From the top of the entries below through the line containing "(296, 241) = (405, 380): pink", return every line exactly as written, please, and stop there.

Stored items from a collection

+ + + + +

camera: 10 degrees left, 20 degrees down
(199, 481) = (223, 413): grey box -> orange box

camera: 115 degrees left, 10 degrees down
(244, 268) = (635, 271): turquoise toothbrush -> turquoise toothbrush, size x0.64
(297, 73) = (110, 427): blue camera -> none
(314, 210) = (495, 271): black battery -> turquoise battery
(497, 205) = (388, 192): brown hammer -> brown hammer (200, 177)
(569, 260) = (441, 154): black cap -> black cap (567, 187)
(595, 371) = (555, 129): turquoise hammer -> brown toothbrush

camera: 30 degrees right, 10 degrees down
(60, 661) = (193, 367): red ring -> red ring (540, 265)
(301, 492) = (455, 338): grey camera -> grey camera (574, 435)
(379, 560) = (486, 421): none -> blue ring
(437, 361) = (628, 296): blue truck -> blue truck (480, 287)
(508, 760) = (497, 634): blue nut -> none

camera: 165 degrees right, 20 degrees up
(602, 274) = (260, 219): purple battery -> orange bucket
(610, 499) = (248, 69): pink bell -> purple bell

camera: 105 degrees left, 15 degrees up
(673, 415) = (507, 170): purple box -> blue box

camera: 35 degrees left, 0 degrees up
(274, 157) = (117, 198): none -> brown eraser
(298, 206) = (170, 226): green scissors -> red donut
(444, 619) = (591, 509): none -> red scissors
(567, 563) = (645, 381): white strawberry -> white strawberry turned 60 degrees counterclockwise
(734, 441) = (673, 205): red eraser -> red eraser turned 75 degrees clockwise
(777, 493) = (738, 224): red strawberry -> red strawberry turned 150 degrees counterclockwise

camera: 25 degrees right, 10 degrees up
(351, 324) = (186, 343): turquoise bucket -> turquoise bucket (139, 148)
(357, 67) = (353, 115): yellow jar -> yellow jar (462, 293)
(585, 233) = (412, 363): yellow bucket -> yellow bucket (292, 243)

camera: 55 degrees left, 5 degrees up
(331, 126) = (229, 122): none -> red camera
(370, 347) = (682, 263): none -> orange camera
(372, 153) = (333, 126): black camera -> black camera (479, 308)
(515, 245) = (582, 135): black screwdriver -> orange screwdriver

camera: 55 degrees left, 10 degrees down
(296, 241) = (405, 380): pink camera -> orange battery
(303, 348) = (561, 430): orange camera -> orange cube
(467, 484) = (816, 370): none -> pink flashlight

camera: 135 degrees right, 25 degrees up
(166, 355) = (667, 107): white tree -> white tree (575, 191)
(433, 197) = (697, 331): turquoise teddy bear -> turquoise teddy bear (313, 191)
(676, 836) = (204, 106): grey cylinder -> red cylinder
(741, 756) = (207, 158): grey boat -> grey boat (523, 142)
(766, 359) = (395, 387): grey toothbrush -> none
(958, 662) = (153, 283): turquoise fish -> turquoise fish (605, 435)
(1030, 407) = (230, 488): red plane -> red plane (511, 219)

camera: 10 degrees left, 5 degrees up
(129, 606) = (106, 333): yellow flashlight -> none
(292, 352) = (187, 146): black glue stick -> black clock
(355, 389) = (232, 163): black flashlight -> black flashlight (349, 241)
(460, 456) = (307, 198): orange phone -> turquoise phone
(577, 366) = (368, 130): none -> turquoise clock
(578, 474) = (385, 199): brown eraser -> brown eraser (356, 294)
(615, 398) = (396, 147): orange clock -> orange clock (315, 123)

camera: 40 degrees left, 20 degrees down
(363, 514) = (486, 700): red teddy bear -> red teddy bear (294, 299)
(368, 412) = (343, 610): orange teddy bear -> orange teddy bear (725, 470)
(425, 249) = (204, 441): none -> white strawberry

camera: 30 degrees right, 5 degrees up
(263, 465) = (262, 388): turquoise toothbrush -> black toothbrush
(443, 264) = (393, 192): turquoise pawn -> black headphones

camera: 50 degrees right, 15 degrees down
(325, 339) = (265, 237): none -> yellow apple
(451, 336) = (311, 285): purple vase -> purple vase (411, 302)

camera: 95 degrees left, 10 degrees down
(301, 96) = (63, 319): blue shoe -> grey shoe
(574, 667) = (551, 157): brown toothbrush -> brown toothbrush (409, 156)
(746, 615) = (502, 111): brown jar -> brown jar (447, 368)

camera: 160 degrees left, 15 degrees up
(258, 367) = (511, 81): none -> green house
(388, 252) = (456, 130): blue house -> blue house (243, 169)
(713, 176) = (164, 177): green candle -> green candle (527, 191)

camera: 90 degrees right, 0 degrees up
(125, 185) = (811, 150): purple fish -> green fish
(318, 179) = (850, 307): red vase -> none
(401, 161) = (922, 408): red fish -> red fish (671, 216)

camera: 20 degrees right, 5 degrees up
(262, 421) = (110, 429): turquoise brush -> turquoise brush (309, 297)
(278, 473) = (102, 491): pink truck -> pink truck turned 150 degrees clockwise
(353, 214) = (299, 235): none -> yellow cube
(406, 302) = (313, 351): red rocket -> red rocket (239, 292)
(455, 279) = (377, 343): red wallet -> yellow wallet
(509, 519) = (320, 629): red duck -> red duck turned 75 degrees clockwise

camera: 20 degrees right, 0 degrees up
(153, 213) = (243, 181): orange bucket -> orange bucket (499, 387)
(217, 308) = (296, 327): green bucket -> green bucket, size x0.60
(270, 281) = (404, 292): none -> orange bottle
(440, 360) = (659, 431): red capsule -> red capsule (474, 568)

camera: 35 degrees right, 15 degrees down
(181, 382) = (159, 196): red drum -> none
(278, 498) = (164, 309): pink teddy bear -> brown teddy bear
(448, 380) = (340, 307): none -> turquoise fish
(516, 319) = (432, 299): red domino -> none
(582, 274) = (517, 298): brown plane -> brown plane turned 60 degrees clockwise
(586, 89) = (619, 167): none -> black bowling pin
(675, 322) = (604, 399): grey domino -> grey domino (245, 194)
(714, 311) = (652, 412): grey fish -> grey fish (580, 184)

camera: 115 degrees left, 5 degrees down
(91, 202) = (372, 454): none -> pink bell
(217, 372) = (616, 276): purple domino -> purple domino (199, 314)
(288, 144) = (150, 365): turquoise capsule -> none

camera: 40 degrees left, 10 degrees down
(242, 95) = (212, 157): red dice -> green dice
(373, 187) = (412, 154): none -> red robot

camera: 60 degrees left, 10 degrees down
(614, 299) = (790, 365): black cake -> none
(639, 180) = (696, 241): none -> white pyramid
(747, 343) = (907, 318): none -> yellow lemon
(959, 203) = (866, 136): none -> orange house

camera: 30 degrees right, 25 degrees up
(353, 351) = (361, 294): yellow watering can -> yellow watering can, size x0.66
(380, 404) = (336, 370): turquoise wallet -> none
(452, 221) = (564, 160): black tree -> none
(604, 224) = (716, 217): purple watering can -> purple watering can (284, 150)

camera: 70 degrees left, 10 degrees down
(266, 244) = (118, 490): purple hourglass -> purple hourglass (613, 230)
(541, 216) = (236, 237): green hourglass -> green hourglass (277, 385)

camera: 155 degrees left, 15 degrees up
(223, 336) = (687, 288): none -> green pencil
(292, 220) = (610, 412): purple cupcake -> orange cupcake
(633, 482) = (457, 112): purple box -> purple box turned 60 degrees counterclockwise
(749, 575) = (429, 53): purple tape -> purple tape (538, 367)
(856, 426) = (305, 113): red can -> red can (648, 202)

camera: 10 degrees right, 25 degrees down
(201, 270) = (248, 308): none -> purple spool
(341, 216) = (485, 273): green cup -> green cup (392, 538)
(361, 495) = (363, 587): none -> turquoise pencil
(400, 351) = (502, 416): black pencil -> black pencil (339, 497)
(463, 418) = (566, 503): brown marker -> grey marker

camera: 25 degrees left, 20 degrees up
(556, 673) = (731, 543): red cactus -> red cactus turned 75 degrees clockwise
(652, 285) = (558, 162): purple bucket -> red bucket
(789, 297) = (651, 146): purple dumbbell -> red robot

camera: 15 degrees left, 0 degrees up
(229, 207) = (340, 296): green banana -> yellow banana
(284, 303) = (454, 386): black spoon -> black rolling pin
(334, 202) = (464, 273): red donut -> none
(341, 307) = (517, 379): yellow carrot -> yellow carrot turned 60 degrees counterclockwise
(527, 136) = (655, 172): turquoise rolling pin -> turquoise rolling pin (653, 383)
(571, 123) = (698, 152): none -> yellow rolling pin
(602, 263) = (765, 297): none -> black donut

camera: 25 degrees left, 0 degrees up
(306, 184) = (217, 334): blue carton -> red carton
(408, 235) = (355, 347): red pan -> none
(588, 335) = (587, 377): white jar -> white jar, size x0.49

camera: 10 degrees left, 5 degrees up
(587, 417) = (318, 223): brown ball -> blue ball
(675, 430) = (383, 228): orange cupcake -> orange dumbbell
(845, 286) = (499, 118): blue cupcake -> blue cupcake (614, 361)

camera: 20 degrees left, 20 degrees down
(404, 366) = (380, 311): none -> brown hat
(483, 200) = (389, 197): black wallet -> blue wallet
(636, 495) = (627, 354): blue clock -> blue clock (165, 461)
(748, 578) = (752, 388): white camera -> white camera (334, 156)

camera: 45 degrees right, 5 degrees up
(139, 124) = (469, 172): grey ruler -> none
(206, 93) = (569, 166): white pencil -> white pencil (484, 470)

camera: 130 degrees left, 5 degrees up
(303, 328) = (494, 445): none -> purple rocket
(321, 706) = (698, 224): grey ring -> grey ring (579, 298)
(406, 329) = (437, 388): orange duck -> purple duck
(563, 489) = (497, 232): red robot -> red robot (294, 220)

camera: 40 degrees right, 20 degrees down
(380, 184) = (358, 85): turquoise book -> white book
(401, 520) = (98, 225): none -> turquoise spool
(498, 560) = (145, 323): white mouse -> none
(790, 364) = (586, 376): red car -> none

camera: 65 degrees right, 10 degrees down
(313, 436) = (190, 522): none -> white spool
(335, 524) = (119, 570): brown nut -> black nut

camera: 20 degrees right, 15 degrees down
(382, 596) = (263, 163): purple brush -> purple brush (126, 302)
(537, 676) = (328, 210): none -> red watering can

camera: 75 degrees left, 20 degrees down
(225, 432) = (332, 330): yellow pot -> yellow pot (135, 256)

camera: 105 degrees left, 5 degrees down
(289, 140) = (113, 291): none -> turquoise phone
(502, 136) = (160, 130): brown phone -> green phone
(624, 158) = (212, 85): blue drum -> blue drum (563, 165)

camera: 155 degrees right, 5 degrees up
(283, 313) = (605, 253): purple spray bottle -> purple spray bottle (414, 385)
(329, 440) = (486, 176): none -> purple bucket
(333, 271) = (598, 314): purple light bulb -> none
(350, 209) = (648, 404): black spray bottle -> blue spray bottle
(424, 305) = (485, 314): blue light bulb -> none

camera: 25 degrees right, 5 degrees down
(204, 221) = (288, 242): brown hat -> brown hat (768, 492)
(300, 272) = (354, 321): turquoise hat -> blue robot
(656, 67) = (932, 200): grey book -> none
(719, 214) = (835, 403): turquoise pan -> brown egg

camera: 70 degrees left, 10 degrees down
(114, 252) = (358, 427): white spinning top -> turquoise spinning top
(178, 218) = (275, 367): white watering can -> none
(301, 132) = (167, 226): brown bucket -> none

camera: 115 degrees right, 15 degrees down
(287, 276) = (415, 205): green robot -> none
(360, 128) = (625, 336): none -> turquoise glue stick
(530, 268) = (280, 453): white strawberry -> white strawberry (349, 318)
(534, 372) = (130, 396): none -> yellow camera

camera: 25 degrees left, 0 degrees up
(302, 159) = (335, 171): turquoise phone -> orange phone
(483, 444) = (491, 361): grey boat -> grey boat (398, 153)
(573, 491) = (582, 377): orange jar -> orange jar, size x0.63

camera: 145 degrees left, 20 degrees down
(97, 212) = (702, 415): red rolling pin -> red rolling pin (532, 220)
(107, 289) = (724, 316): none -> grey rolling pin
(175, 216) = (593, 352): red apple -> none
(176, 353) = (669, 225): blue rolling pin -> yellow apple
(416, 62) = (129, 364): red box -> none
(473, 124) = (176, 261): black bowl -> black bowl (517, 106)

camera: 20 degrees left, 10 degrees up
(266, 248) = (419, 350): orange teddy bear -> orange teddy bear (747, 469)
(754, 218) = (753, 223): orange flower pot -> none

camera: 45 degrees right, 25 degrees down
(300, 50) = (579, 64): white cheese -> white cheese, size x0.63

+ + + + +

• **Task output**
camera: 10 degrees left, 20 degrees down
(199, 481) = (223, 413): grey box -> orange box

camera: 115 degrees left, 10 degrees down
(244, 268) = (635, 271): turquoise toothbrush -> turquoise toothbrush, size x0.64
(297, 73) = (110, 427): blue camera -> none
(314, 210) = (495, 271): black battery -> turquoise battery
(497, 205) = (388, 192): brown hammer -> brown hammer (200, 177)
(569, 260) = (441, 154): black cap -> black cap (567, 187)
(595, 371) = (555, 129): turquoise hammer -> brown toothbrush

camera: 30 degrees right, 10 degrees down
(60, 661) = (193, 367): red ring -> red ring (540, 265)
(301, 492) = (455, 338): grey camera -> grey camera (574, 435)
(379, 560) = (486, 421): none -> blue ring
(437, 361) = (628, 296): blue truck -> blue truck (480, 287)
(508, 760) = (497, 634): blue nut -> none

camera: 165 degrees right, 20 degrees up
(602, 274) = (260, 219): purple battery -> orange bucket
(610, 499) = (248, 69): pink bell -> purple bell

camera: 105 degrees left, 15 degrees up
(673, 415) = (507, 170): purple box -> blue box

camera: 35 degrees left, 0 degrees up
(274, 157) = (117, 198): none -> brown eraser
(298, 206) = (170, 226): green scissors -> red donut
(444, 619) = (591, 509): none -> red scissors
(567, 563) = (645, 381): white strawberry -> white strawberry turned 60 degrees counterclockwise
(734, 441) = (673, 205): red eraser -> red eraser turned 75 degrees clockwise
(777, 493) = (738, 224): red strawberry -> red strawberry turned 150 degrees counterclockwise

camera: 25 degrees right, 10 degrees up
(351, 324) = (186, 343): turquoise bucket -> turquoise bucket (139, 148)
(357, 67) = (353, 115): yellow jar -> yellow jar (462, 293)
(585, 233) = (412, 363): yellow bucket -> yellow bucket (292, 243)

camera: 55 degrees left, 5 degrees up
(331, 126) = (229, 122): none -> red camera
(370, 347) = (682, 263): none -> orange camera
(372, 153) = (333, 126): black camera -> black camera (479, 308)
(515, 245) = (582, 135): black screwdriver -> orange screwdriver

camera: 55 degrees left, 10 degrees down
(296, 241) = (405, 380): pink camera -> orange battery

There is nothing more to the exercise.